- Opening Delimiter -

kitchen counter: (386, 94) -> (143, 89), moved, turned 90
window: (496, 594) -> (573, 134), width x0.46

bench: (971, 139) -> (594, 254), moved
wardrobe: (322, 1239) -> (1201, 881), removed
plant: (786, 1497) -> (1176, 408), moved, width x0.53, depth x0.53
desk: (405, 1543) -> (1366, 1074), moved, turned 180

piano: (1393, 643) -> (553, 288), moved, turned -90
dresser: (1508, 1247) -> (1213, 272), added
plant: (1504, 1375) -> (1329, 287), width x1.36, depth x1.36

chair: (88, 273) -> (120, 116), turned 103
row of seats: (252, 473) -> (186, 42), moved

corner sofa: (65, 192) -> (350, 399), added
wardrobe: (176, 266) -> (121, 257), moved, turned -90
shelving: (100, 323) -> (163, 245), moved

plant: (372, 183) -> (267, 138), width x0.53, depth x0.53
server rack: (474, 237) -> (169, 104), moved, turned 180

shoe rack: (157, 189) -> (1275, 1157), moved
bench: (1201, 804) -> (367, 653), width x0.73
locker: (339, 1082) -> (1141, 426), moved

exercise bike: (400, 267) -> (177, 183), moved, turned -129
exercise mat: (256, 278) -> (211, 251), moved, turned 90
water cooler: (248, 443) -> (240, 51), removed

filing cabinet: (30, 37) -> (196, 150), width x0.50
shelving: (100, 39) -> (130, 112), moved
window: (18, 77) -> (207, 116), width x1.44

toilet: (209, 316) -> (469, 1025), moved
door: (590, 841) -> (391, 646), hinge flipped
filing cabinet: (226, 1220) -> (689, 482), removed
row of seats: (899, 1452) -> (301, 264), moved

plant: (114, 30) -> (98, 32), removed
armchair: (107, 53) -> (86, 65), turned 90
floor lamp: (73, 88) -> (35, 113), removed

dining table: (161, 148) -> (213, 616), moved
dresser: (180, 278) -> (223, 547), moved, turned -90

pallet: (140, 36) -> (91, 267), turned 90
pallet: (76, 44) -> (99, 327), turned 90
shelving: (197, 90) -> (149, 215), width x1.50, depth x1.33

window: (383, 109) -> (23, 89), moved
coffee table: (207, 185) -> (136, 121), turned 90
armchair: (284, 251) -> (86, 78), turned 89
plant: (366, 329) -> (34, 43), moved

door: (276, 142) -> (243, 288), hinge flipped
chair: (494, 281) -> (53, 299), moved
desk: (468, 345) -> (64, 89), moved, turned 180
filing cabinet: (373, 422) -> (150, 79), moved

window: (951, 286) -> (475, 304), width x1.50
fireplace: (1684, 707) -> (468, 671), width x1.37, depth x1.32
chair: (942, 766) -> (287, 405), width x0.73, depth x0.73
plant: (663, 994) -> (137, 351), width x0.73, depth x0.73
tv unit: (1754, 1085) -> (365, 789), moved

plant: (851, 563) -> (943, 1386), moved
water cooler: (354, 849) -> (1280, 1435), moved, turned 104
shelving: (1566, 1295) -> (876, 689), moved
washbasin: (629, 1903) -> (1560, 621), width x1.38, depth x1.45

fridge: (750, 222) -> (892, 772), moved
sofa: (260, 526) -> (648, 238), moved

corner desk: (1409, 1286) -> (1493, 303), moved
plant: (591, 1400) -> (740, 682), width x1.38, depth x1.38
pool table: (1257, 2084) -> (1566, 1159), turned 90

- Closing Delimiter -

Using the entries above, return exactly the lines from the line with "fireplace: (1684, 707)" to the line with "corner desk: (1409, 1286)", counting both of those lines.

fireplace: (1684, 707) -> (468, 671), width x1.37, depth x1.32
chair: (942, 766) -> (287, 405), width x0.73, depth x0.73
plant: (663, 994) -> (137, 351), width x0.73, depth x0.73
tv unit: (1754, 1085) -> (365, 789), moved

plant: (851, 563) -> (943, 1386), moved
water cooler: (354, 849) -> (1280, 1435), moved, turned 104
shelving: (1566, 1295) -> (876, 689), moved
washbasin: (629, 1903) -> (1560, 621), width x1.38, depth x1.45

fridge: (750, 222) -> (892, 772), moved
sofa: (260, 526) -> (648, 238), moved

corner desk: (1409, 1286) -> (1493, 303), moved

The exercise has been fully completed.